- **INFORMATION SHOWN**:

──────────

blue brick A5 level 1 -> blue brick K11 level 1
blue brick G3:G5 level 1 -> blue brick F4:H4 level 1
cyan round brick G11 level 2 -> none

──────────

- **REQUIRED ACTION**: Restate the material exactly, from its opening line to its closing one.

- **TASK OUTPUT**:
blue brick A5 level 1 -> blue brick K11 level 1
blue brick G3:G5 level 1 -> blue brick F4:H4 level 1
cyan round brick G11 level 2 -> none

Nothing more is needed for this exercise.